▸ Dataset content
#####

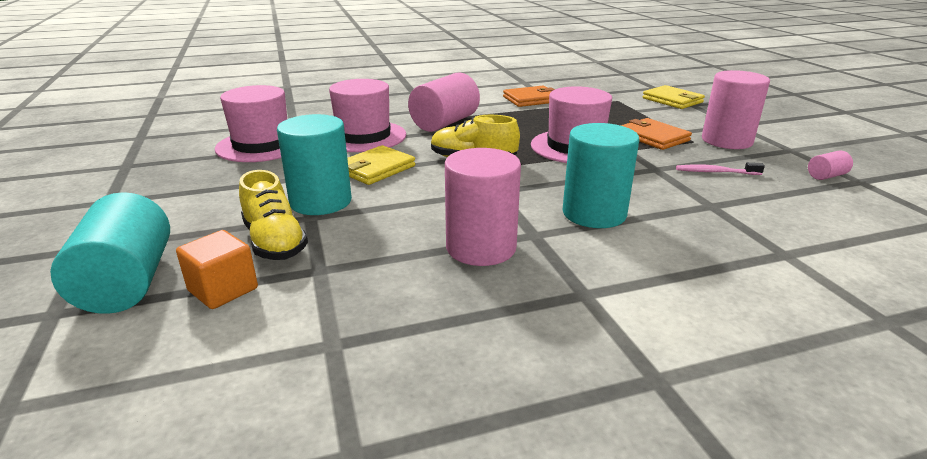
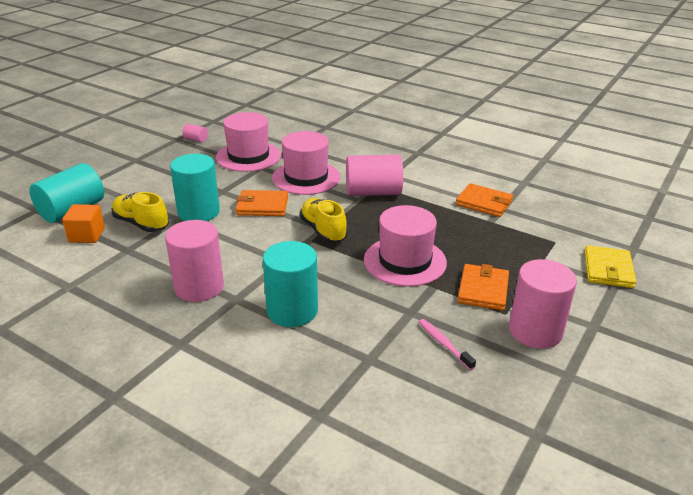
camera: 50 degrees right, 5 degrees up
yellow shoe [239,170,308,260] -> yellow shoe turned 105 degrees clockwise [111,192,169,232]
yellow wallet [347,145,415,185] -> orange wallet [236,190,288,216]
pink cylinder [808,150,853,180] -> pink cylinder moved to [182,124,208,142]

#####

I would like the material above returned exactly as it stands, without its pictures.

camera: 50 degrees right, 5 degrees up
yellow shoe [239,170,308,260] -> yellow shoe turned 105 degrees clockwise [111,192,169,232]
yellow wallet [347,145,415,185] -> orange wallet [236,190,288,216]
pink cylinder [808,150,853,180] -> pink cylinder moved to [182,124,208,142]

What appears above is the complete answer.